WHAT IS REQUIRED: Where the line containing "JP1 pin 2: OUT -> AGND" appears in the records below, begin there and write out each line exactly until the last one, and nothing more.

===== DATA RECORDS =====

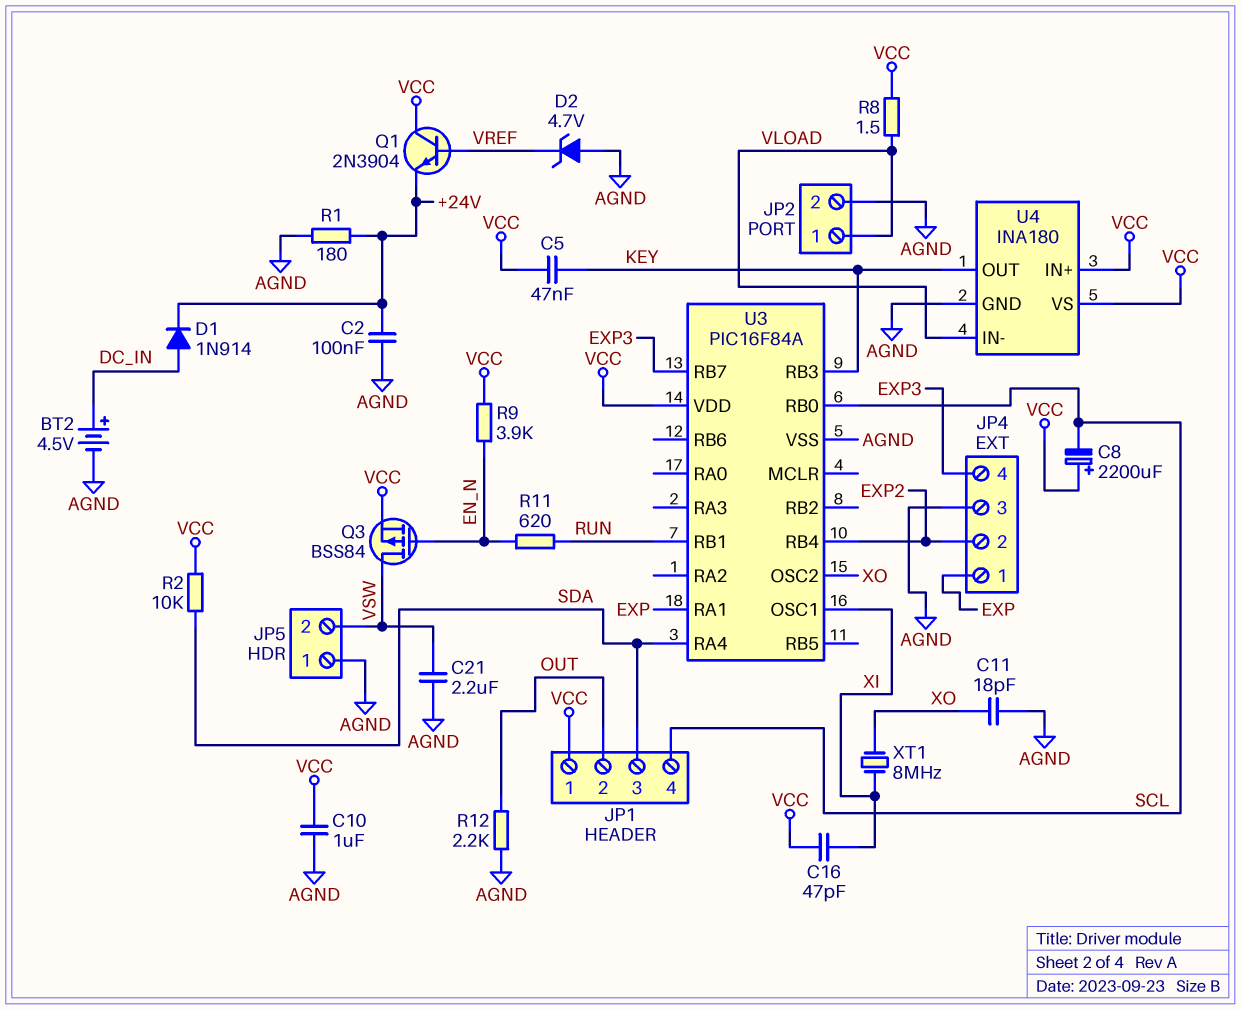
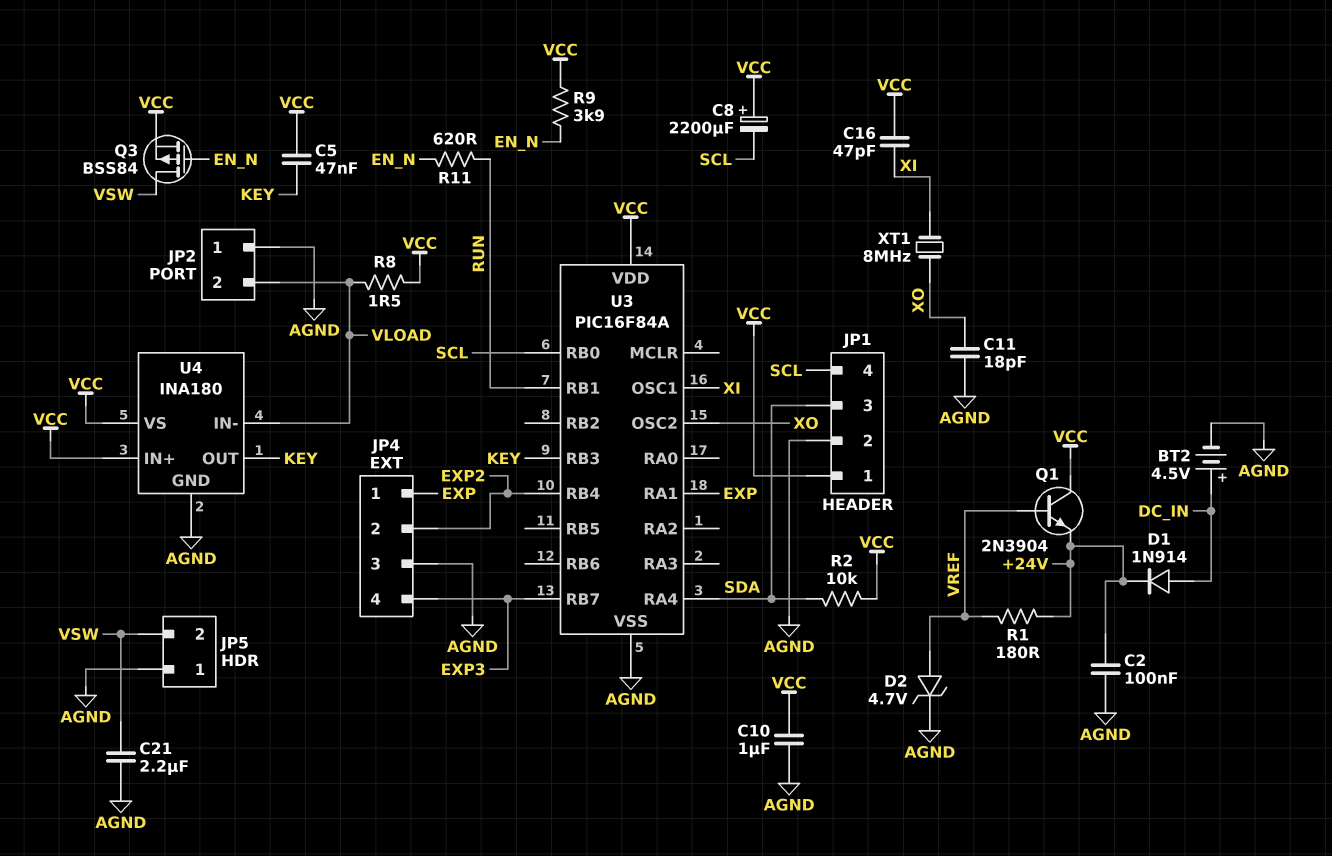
D2: zener 4.7V (A AGND, K VREF) -> zener 4.7V (A VREF, K AGND)
JP1 pin 2: OUT -> AGND
JP2 pin 1: VLOAD -> AGND
JP2 pin 2: AGND -> VLOAD
R1: 180 (+24V, AGND) -> 180 (+24V, VREF)
R12: 2.2k (AGND, OUT) -> none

=====

EXERCISE OUTPUT:
JP1 pin 2: OUT -> AGND
JP2 pin 1: VLOAD -> AGND
JP2 pin 2: AGND -> VLOAD
R1: 180 (+24V, AGND) -> 180 (+24V, VREF)
R12: 2.2k (AGND, OUT) -> none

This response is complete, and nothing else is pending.